Object transformation records:

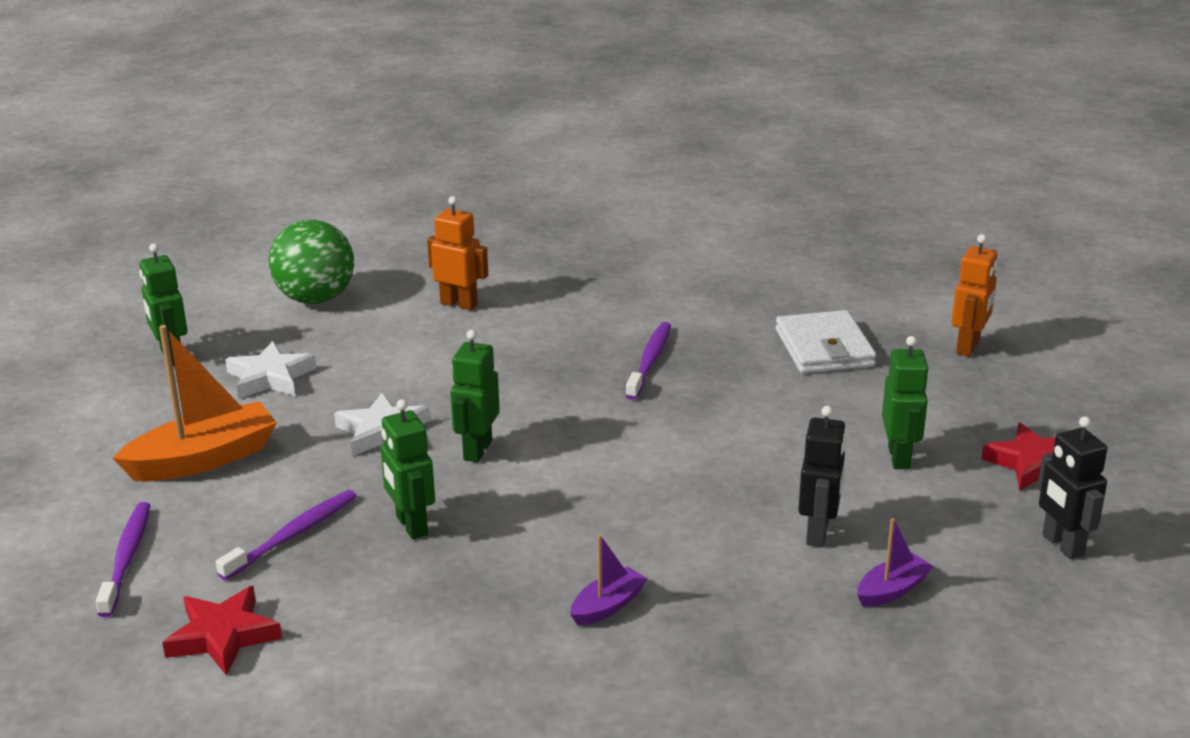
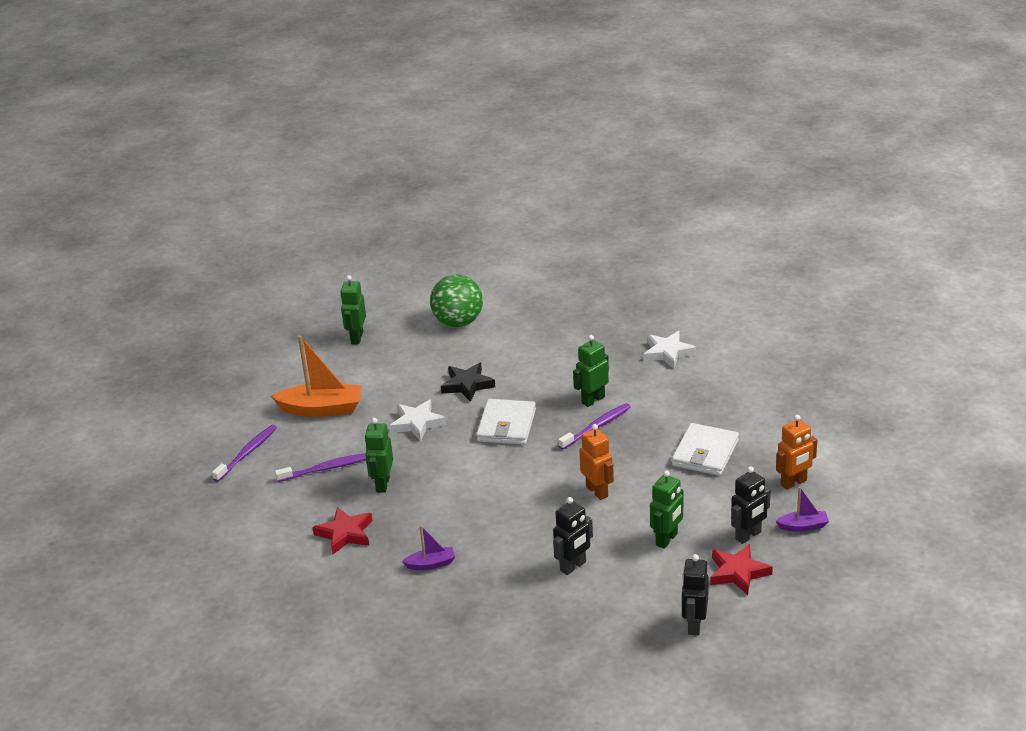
camera: 35 degrees right, 5 degrees up
red star [162,586,282,675] -> red star moved to [312,507,372,555]
white star [225,341,316,399] -> white star moved to [644,331,696,369]
orange robot [427,196,488,311] -> orange robot moved to [580,424,614,500]
green robot [450,330,500,462] -> green robot moved to [573,335,609,407]
purple boat [857,518,933,607] -> purple boat moved to [776,487,829,532]
none -> black star [441,363,495,402]
none -> white wallet [476,399,536,445]
none -> black robot [731,466,771,544]

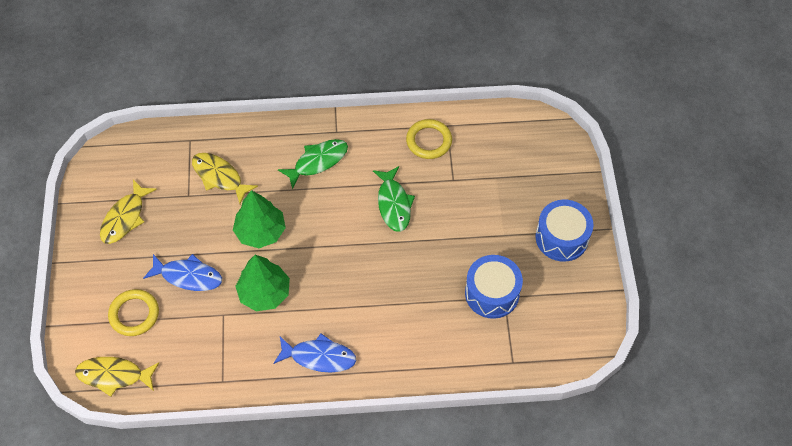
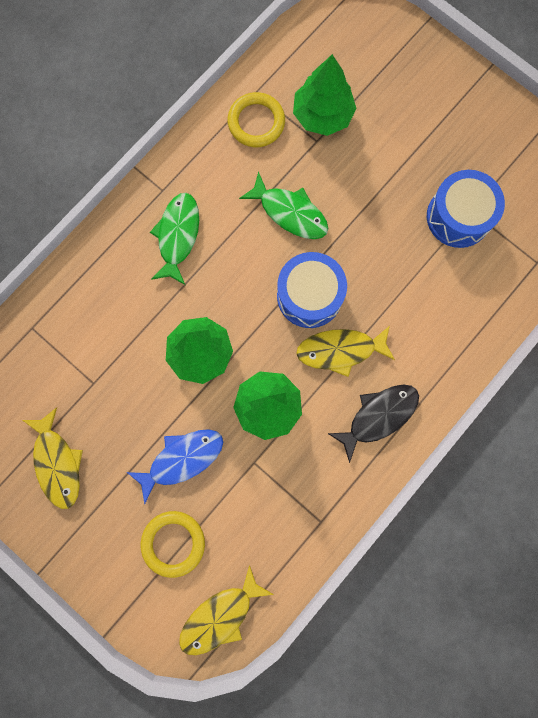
camera: 45 degrees left, 20 degrees up
yellow fish [192,153,258,204] -> yellow fish moved to [296,326,395,377]
blue fish [274,333,356,373] -> black fish [327,384,419,463]
blue drum [536,199,594,262] -> blue drum moved to [277,252,347,328]
none -> green tree [293,54,357,136]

Goal of the exercise: Which lines of the data above contain "white"? Copy each one.

Written solution:
white star [225,341,316,399] -> white star moved to [644,331,696,369]
none -> white wallet [476,399,536,445]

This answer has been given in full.